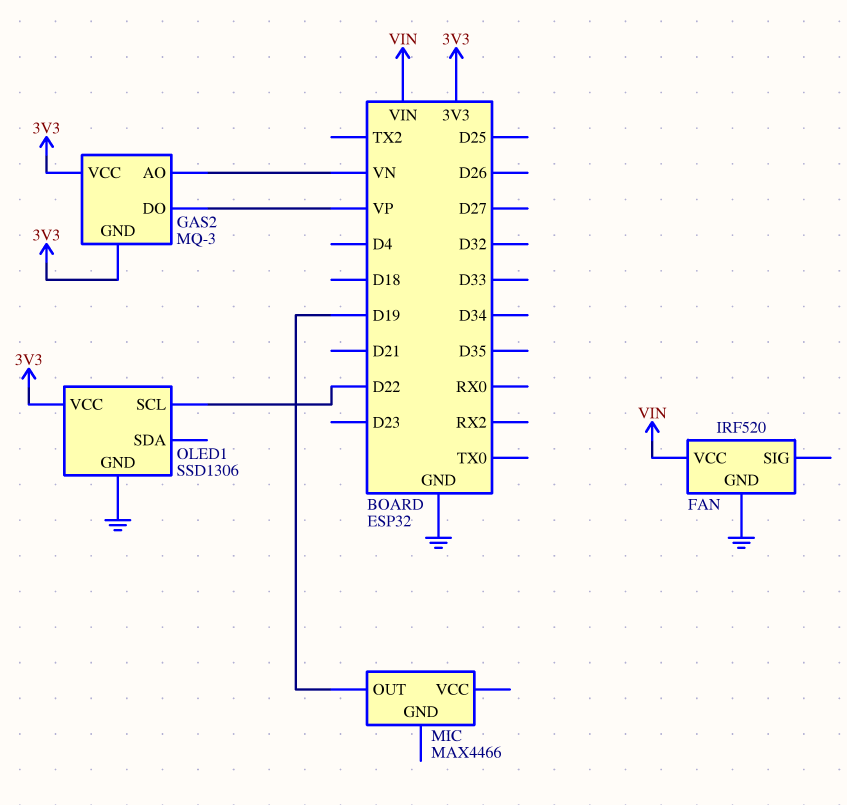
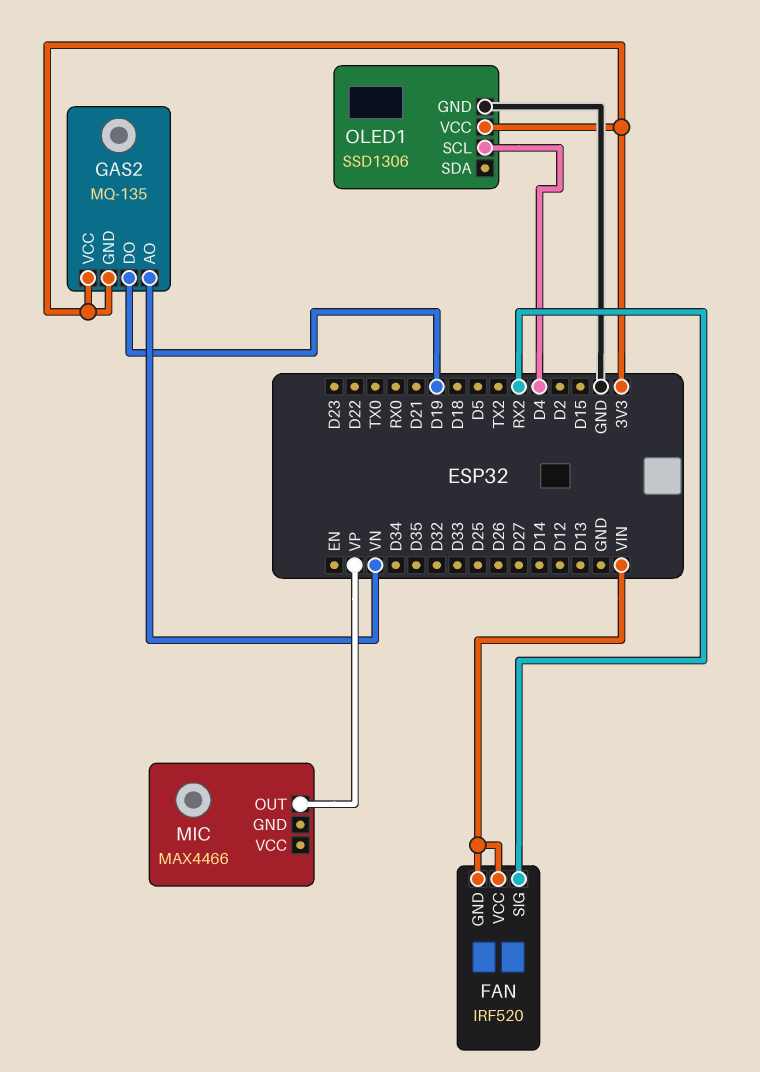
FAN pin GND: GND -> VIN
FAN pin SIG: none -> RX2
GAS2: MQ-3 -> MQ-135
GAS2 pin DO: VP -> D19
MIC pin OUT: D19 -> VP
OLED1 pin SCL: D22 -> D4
....
= WHAT YOU WILL DO =
Would you return the whole listing exactly, without the pictures?

= ANSWER SPACE =
FAN pin GND: GND -> VIN
FAN pin SIG: none -> RX2
GAS2: MQ-3 -> MQ-135
GAS2 pin DO: VP -> D19
MIC pin OUT: D19 -> VP
OLED1 pin SCL: D22 -> D4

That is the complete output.